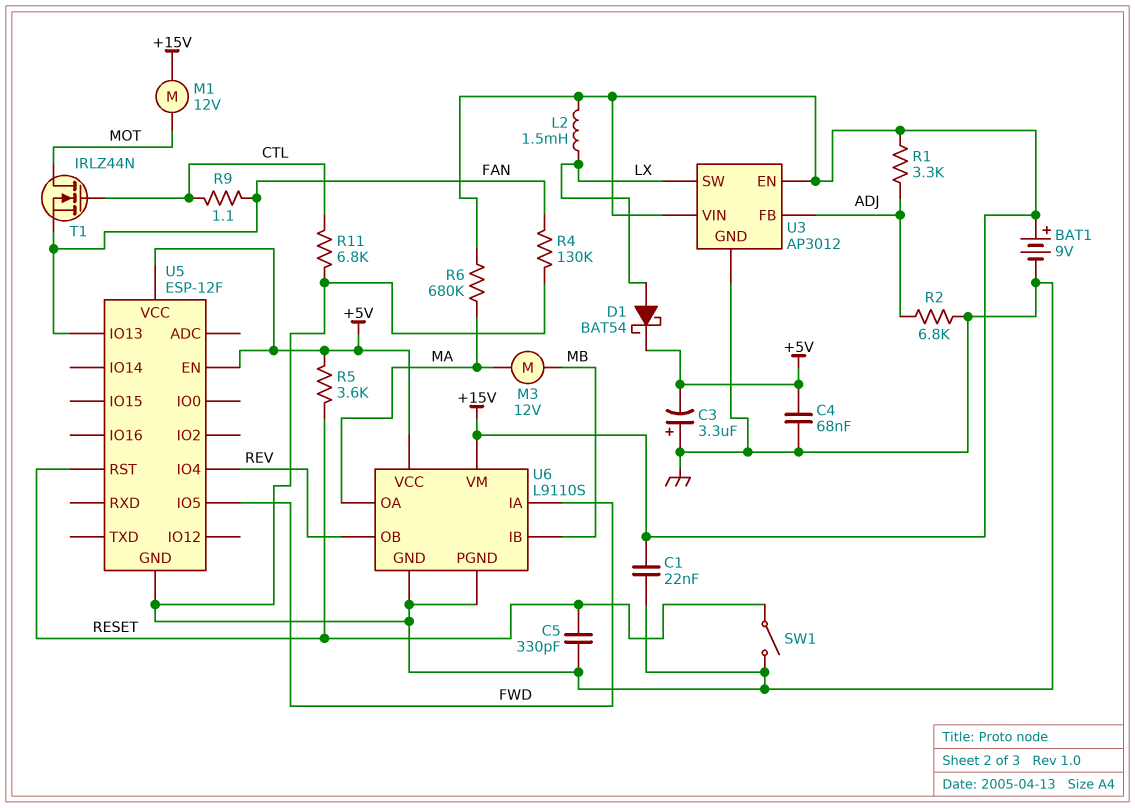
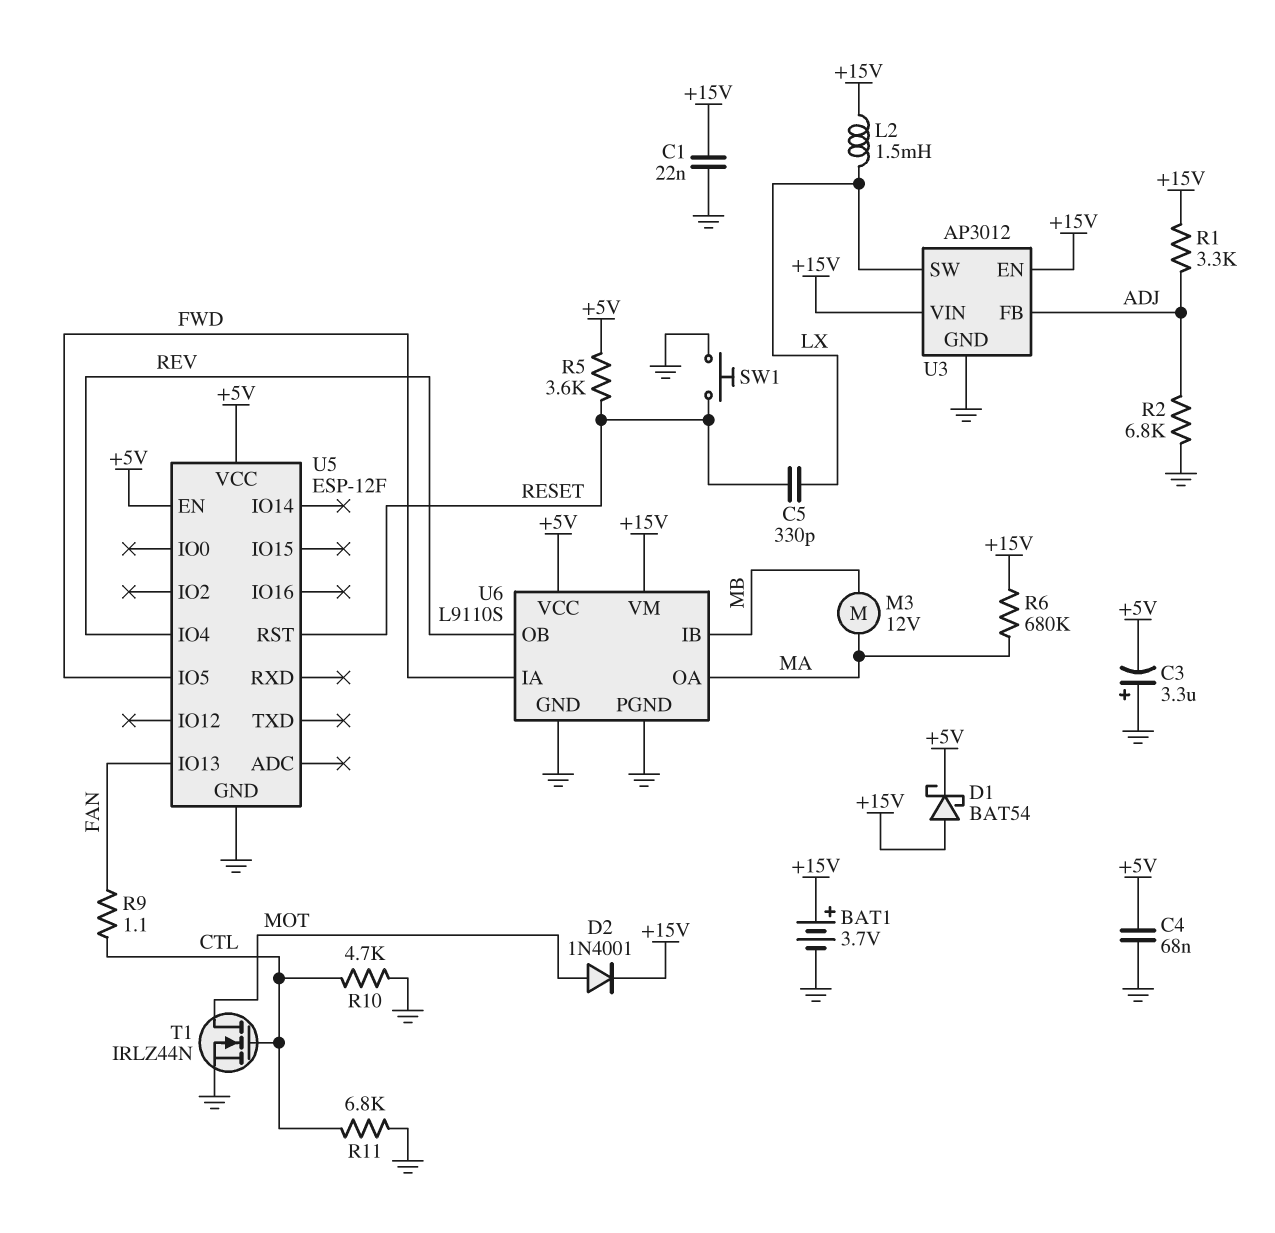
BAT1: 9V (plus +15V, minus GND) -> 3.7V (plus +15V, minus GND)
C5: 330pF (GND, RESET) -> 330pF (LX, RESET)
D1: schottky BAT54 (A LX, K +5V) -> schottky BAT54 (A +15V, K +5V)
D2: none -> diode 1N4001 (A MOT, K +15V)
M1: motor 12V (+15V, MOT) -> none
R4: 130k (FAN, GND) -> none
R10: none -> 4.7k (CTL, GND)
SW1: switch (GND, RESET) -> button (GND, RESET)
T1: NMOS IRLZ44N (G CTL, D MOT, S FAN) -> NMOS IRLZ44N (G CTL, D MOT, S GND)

================================

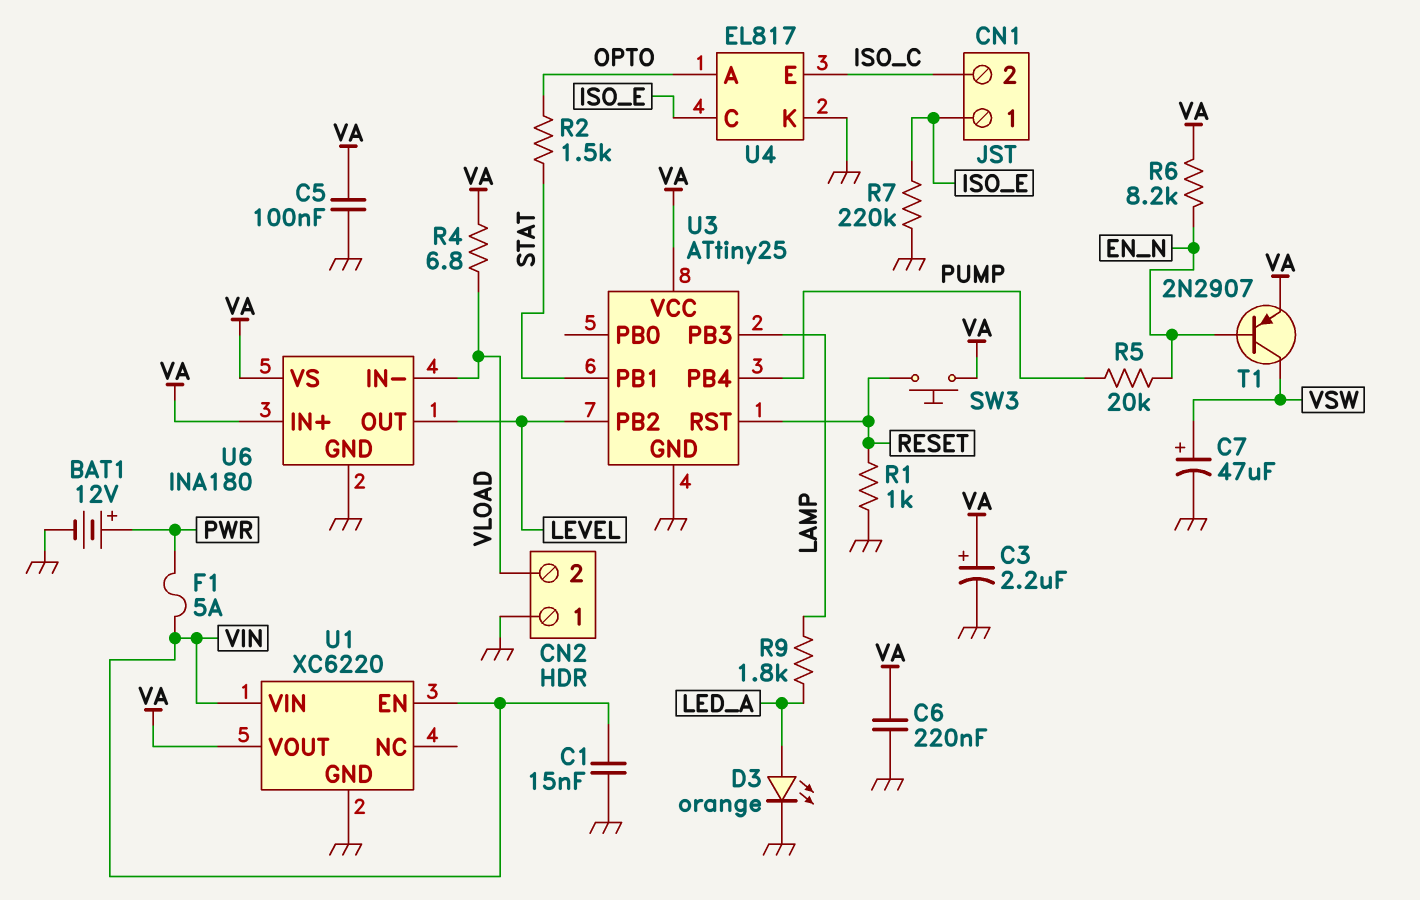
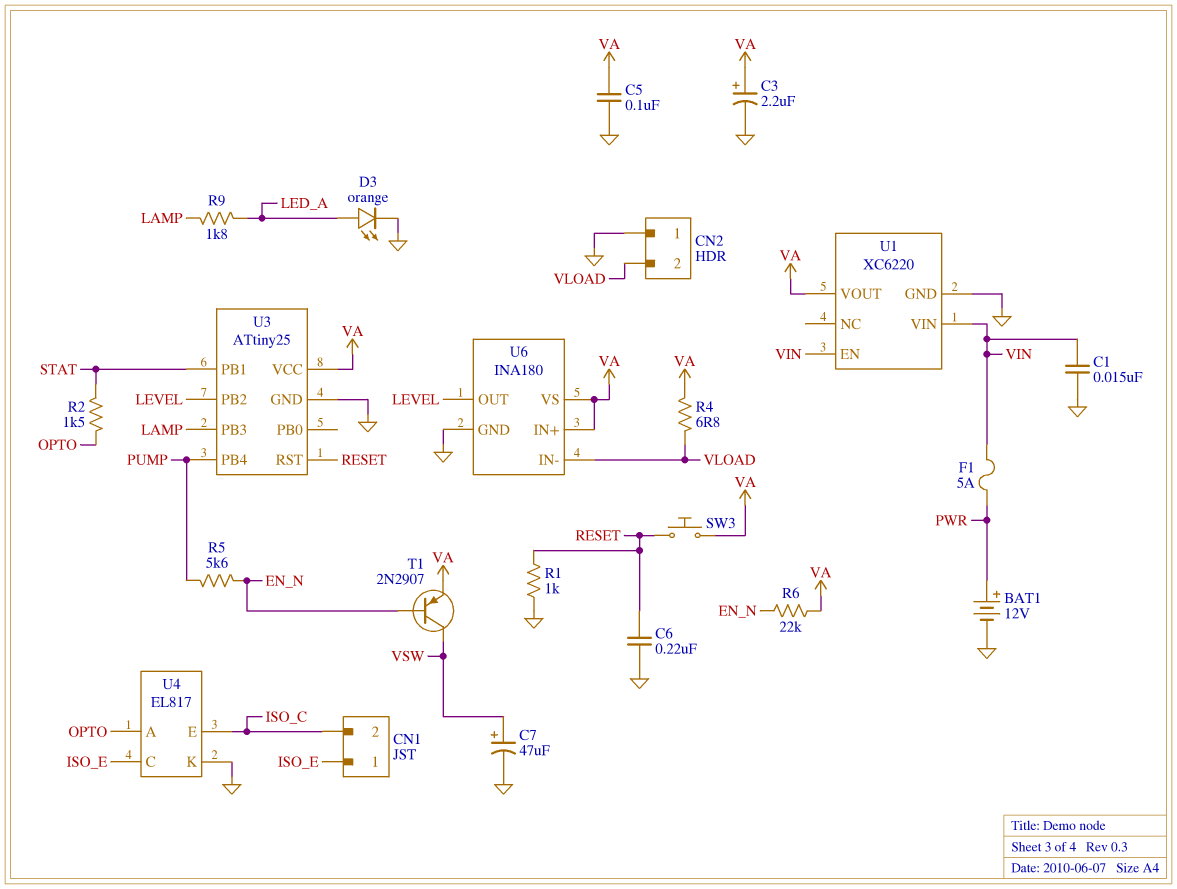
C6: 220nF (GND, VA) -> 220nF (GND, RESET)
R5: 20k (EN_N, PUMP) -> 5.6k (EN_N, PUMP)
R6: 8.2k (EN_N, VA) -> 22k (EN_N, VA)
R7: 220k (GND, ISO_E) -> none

================================

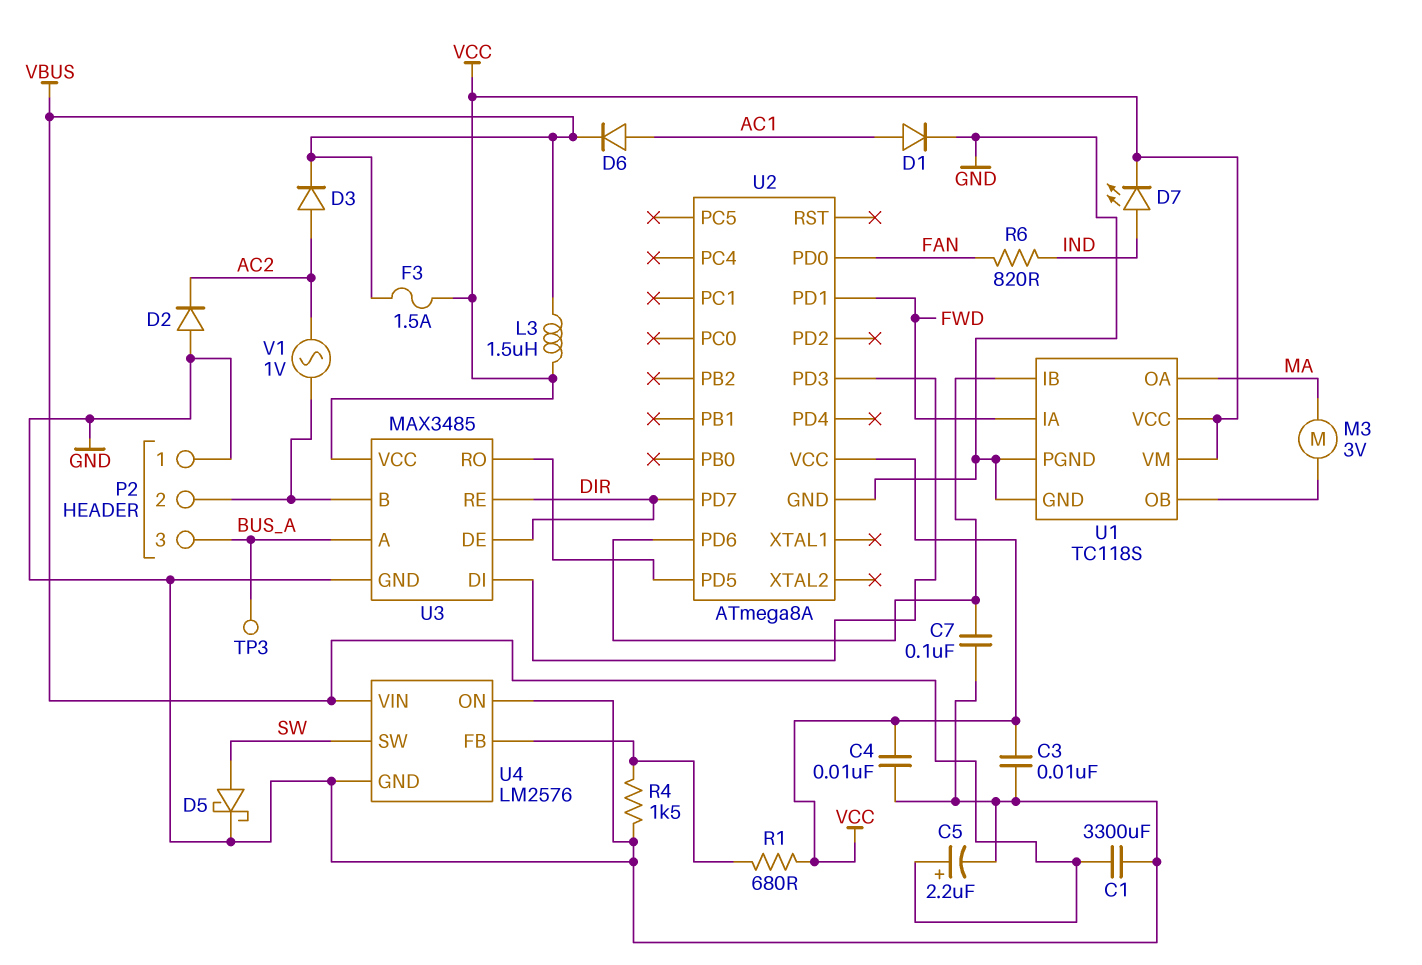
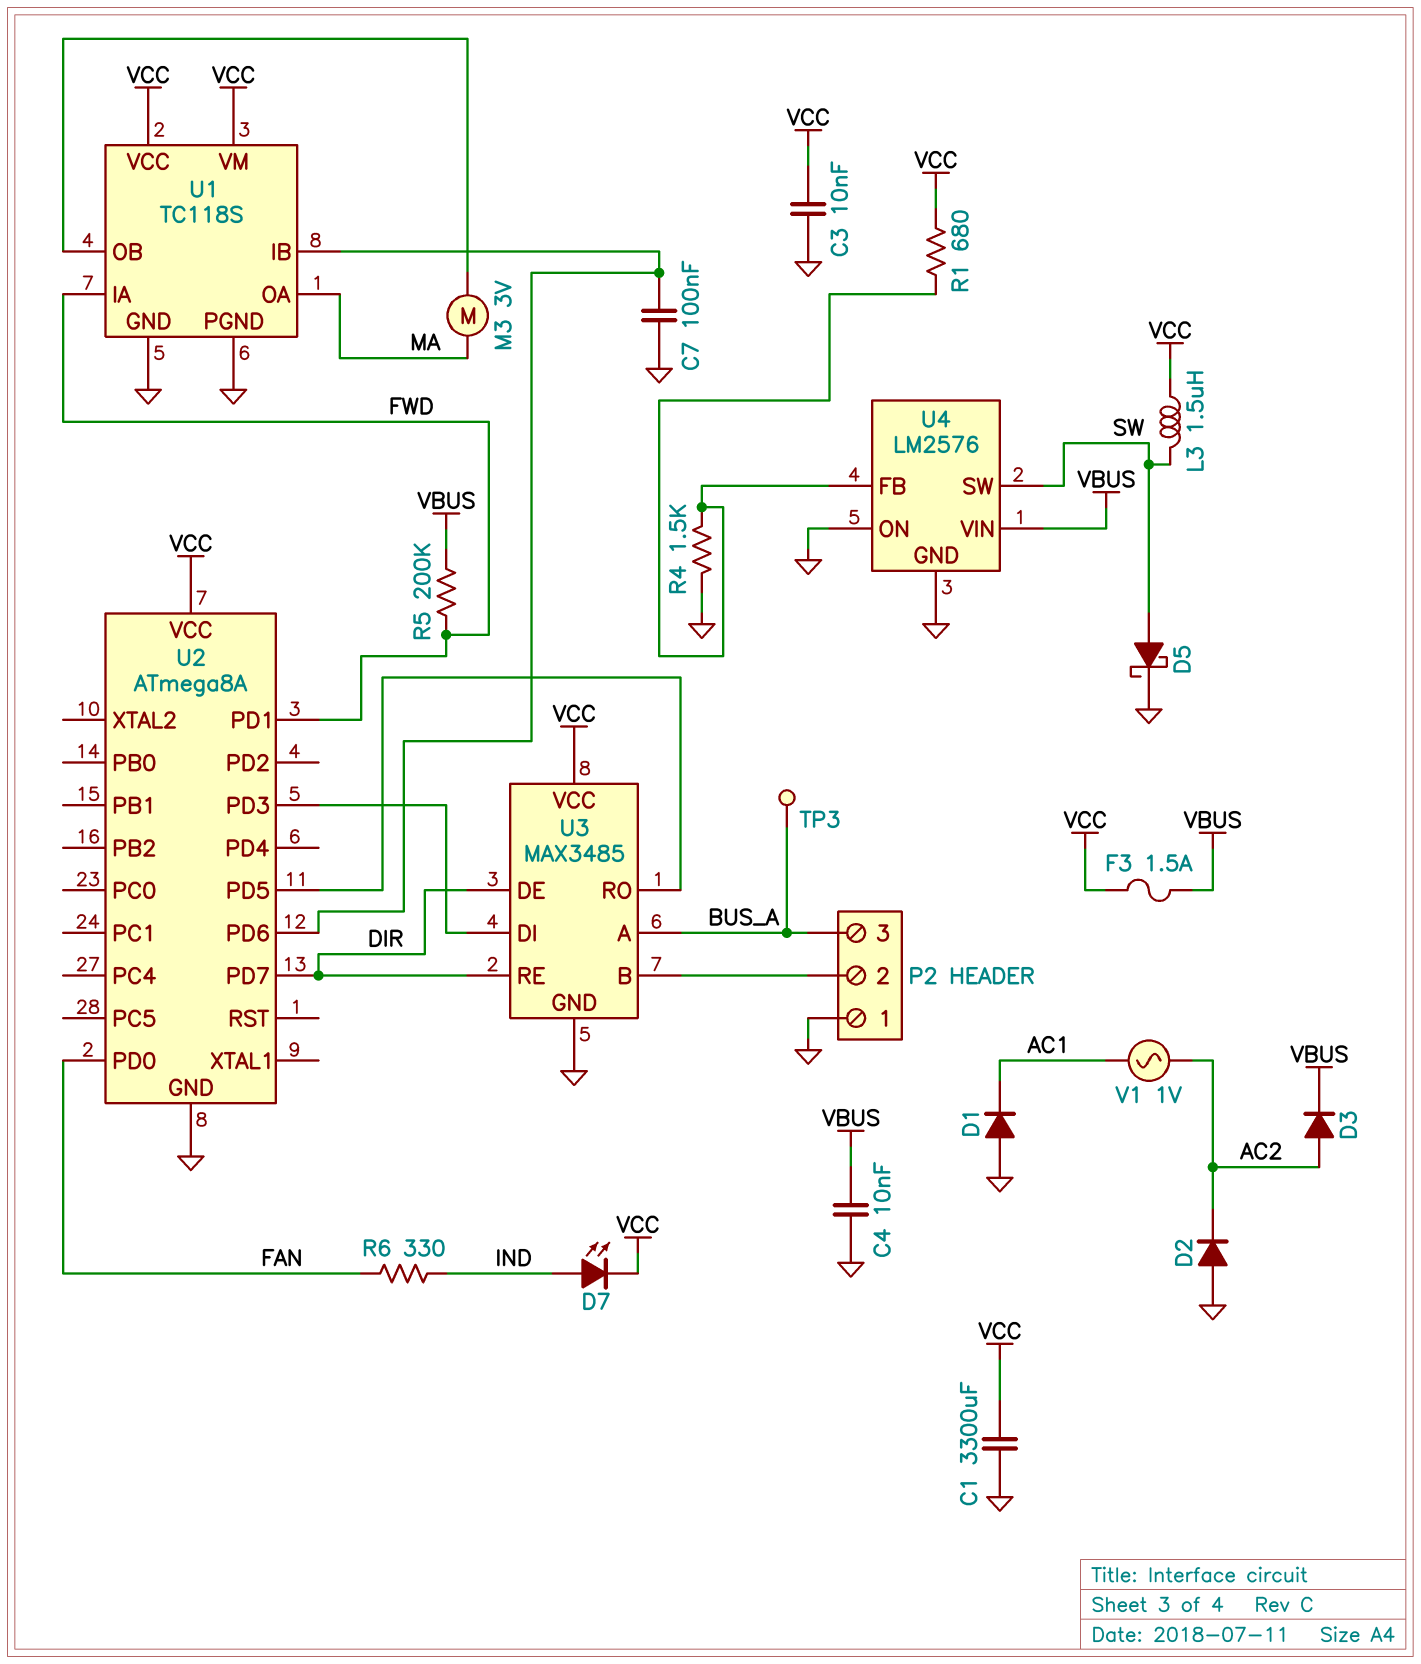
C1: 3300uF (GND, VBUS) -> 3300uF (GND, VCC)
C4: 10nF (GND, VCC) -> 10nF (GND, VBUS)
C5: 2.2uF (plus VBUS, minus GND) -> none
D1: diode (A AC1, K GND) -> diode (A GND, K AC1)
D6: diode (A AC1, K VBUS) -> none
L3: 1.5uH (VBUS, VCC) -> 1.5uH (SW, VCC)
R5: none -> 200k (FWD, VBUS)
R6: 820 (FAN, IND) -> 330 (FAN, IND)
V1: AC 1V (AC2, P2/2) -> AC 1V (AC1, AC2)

================================

*Task description*
The listing above holds a line with "C6: 220nF (GND, VA) -> 220nF (GND, RESET)" and a line with "R7: 220k (GND, ISO_E) -> none". Print the stretch from the first through the second, exactly and alone.

*Reply*
C6: 220nF (GND, VA) -> 220nF (GND, RESET)
R5: 20k (EN_N, PUMP) -> 5.6k (EN_N, PUMP)
R6: 8.2k (EN_N, VA) -> 22k (EN_N, VA)
R7: 220k (GND, ISO_E) -> none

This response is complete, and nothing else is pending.